Object state comparisons
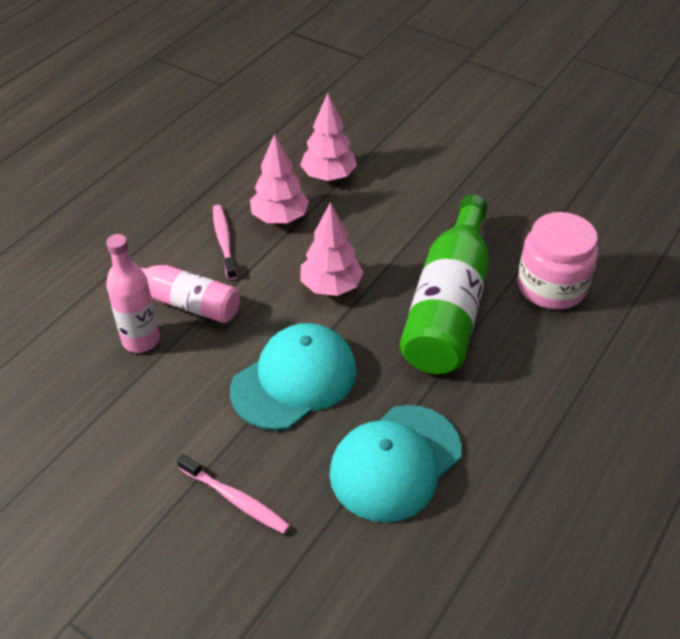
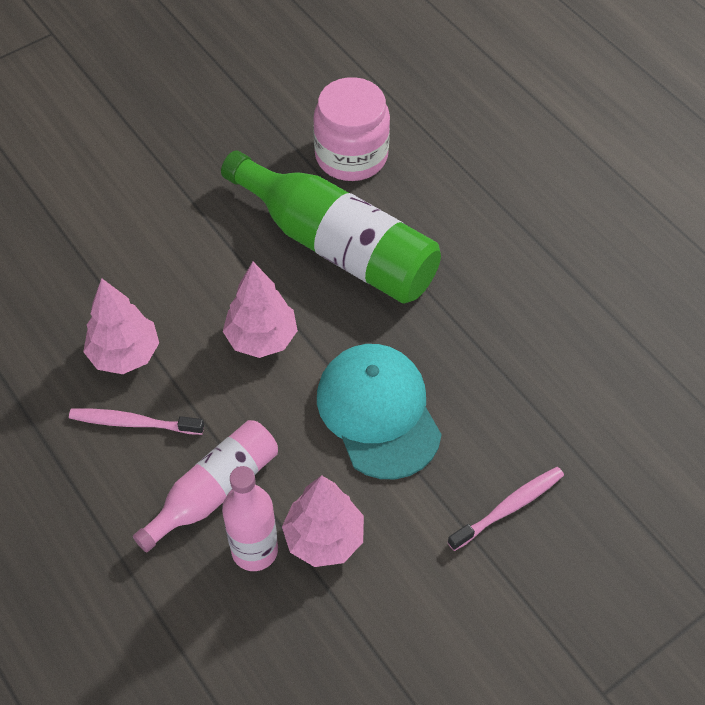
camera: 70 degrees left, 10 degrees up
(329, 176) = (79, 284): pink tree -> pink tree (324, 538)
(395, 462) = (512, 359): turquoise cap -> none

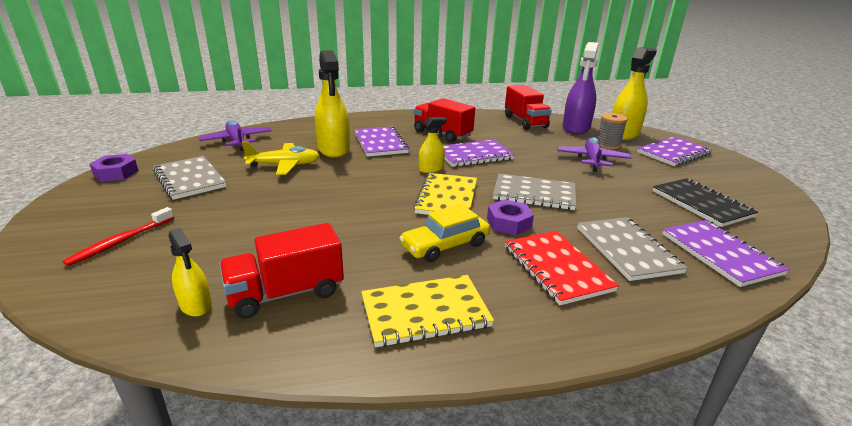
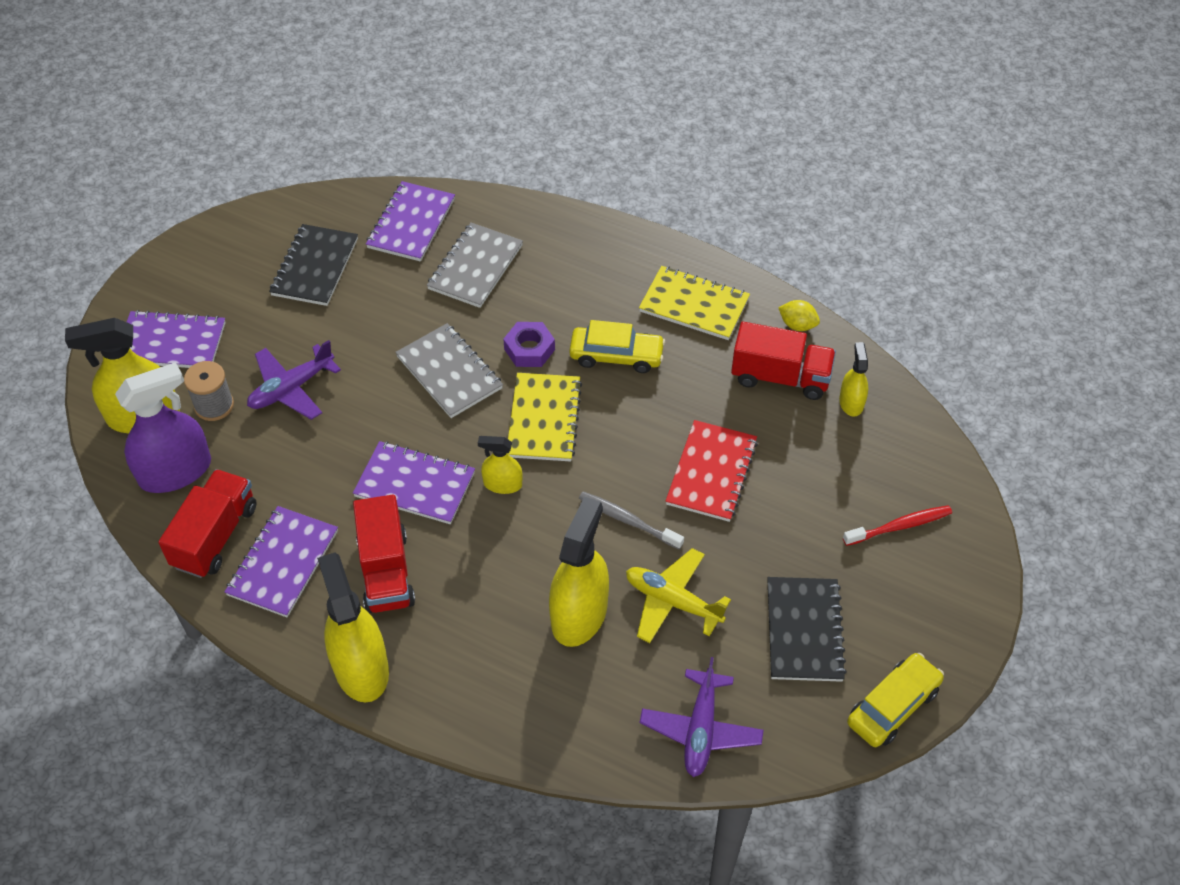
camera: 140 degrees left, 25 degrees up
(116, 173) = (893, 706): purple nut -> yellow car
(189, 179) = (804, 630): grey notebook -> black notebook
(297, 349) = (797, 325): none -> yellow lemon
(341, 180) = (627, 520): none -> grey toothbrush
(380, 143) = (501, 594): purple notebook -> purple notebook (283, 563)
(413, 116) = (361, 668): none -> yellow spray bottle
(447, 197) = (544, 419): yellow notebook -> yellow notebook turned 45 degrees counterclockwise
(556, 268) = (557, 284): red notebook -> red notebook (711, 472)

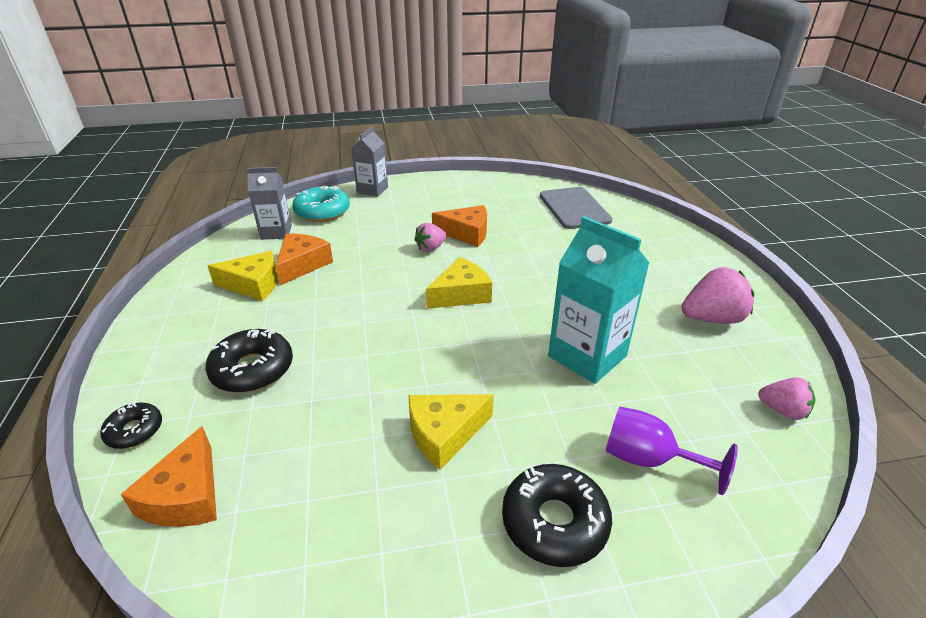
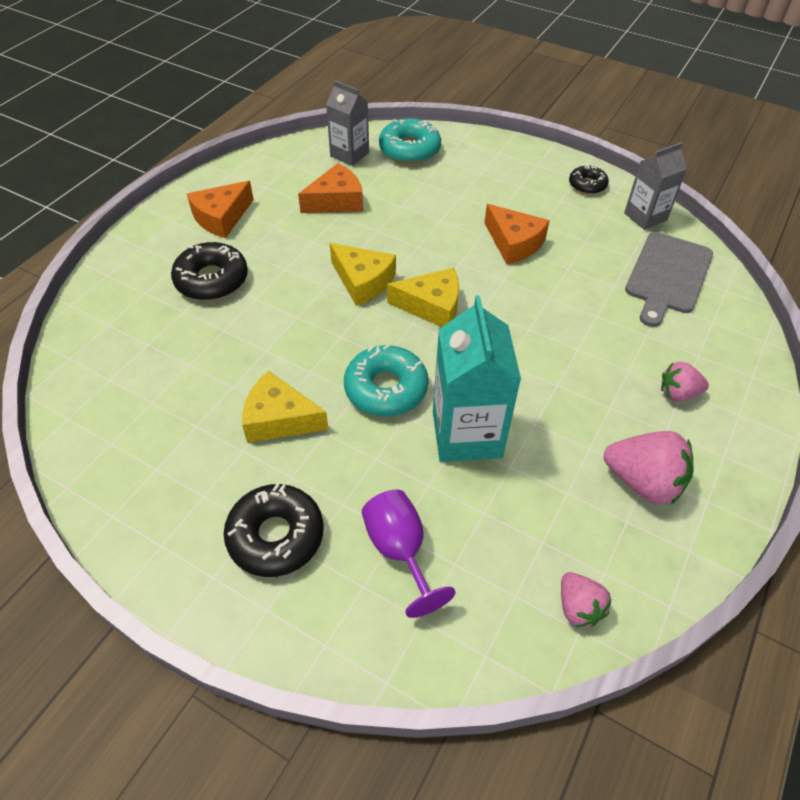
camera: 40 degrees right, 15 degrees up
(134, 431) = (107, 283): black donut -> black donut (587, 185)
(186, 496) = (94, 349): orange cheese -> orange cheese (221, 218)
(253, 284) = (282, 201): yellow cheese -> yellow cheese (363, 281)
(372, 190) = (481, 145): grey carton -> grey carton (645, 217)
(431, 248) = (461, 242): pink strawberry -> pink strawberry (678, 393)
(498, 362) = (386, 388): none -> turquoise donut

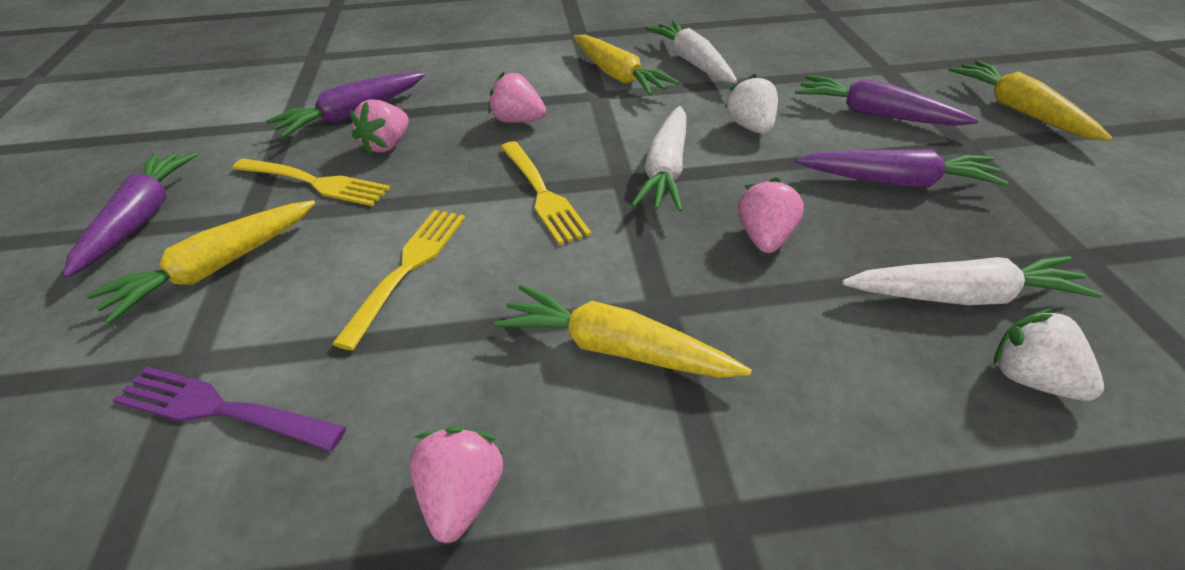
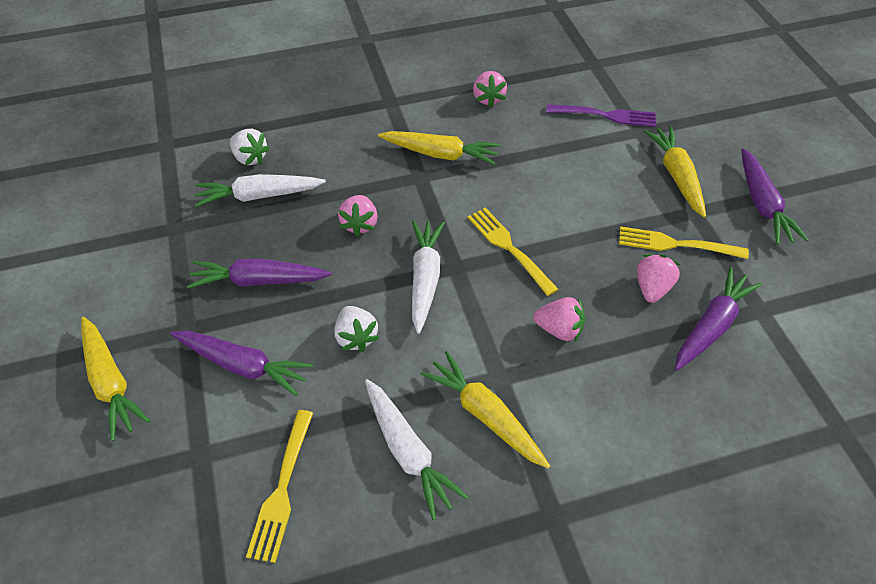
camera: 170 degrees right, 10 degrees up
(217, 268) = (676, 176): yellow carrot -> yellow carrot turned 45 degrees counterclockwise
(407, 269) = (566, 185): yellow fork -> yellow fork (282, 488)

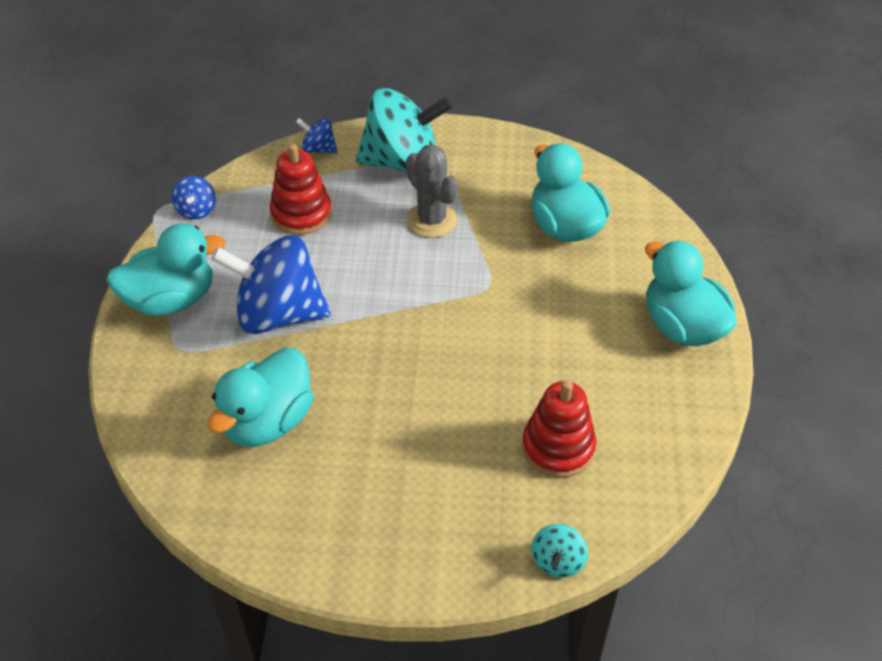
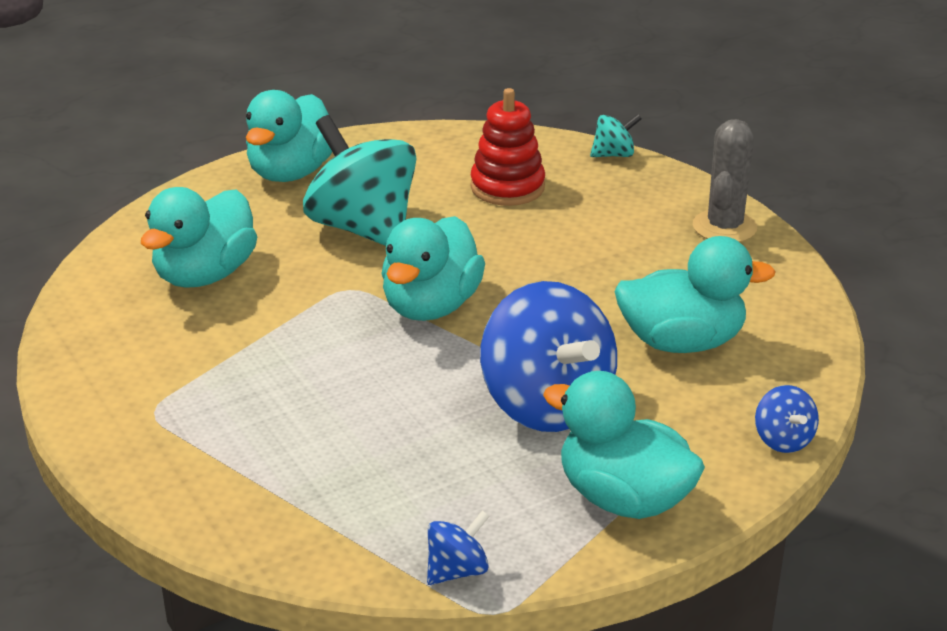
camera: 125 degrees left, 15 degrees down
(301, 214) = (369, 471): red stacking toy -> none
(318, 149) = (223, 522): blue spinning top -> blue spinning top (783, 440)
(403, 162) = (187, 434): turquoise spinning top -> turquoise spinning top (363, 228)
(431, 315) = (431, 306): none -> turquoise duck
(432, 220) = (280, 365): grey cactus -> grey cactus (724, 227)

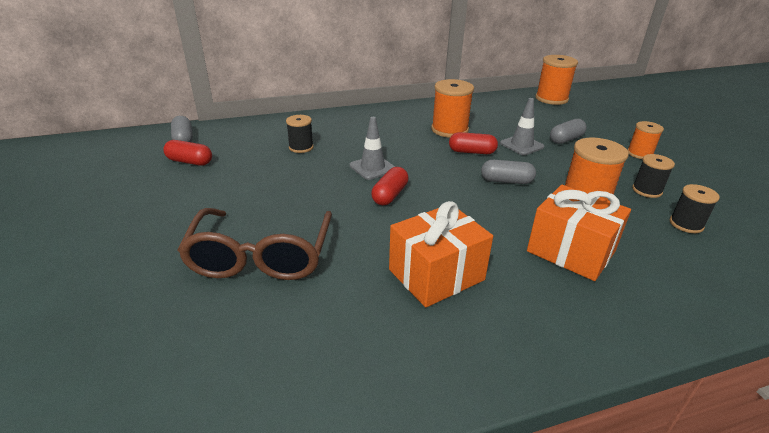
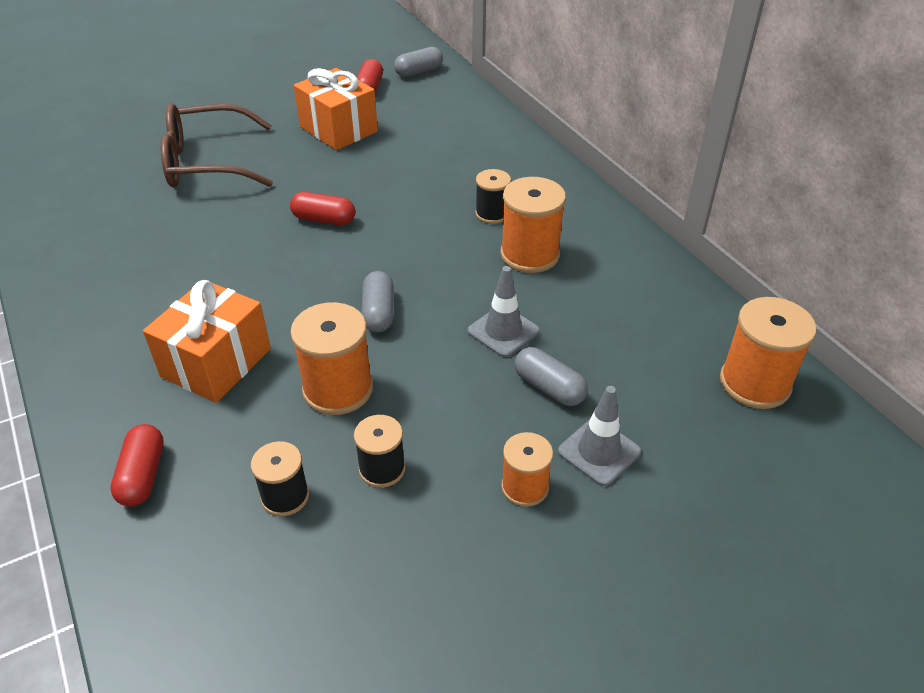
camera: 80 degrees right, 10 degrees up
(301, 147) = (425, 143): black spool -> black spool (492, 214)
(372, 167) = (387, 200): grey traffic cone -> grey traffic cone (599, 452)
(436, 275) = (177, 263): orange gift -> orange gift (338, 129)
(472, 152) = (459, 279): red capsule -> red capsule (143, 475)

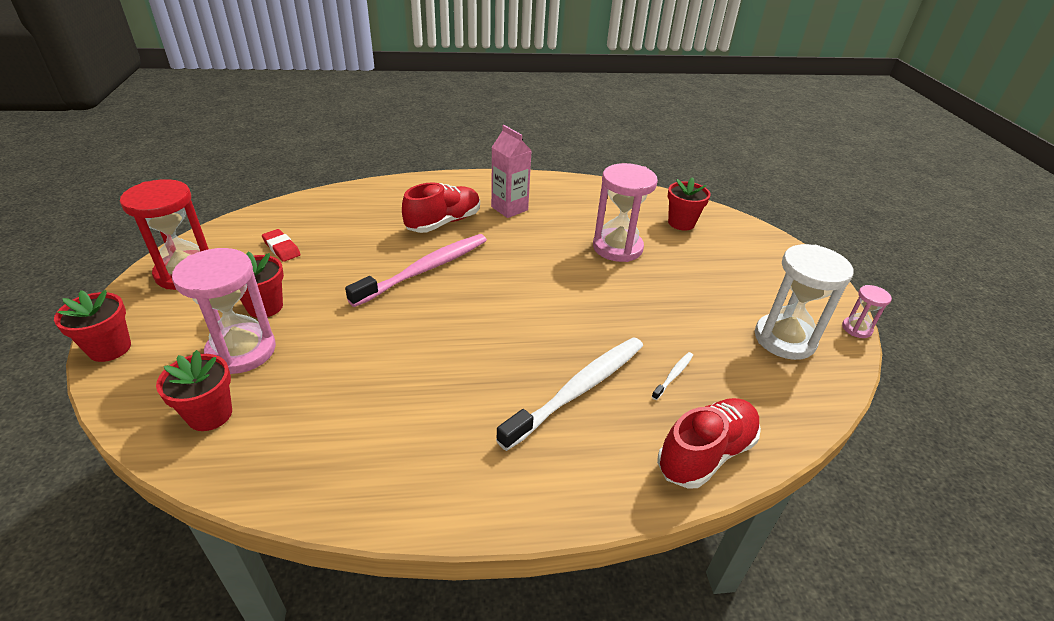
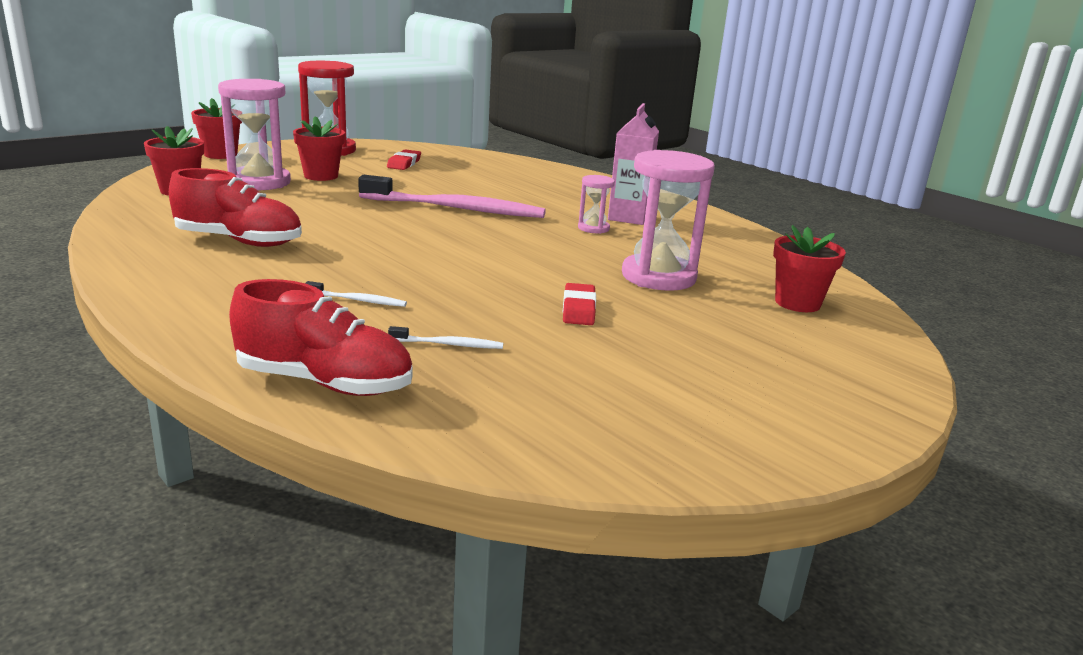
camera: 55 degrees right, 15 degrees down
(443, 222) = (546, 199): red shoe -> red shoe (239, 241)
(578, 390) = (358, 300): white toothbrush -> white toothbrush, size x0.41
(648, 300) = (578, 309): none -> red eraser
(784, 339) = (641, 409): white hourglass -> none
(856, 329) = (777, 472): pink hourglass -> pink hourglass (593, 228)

DIRECTIONS => What do the entries above read from the line containing "(431, 315) = (431, 306): none" through the line containing "(648, 300) = (578, 309): none -> red eraser"? Output those lines exactly, both ends included, with the pictures left out.

WRITTEN RESPONSE =>
(431, 315) = (431, 306): none -> turquoise duck
(432, 220) = (280, 365): grey cactus -> grey cactus (724, 227)

camera: 80 degrees right, 10 degrees up
(301, 147) = (425, 143): black spool -> black spool (492, 214)
(372, 167) = (387, 200): grey traffic cone -> grey traffic cone (599, 452)
(436, 275) = (177, 263): orange gift -> orange gift (338, 129)
(472, 152) = (459, 279): red capsule -> red capsule (143, 475)

camera: 55 degrees right, 15 degrees down
(443, 222) = (546, 199): red shoe -> red shoe (239, 241)
(578, 390) = (358, 300): white toothbrush -> white toothbrush, size x0.41
(648, 300) = (578, 309): none -> red eraser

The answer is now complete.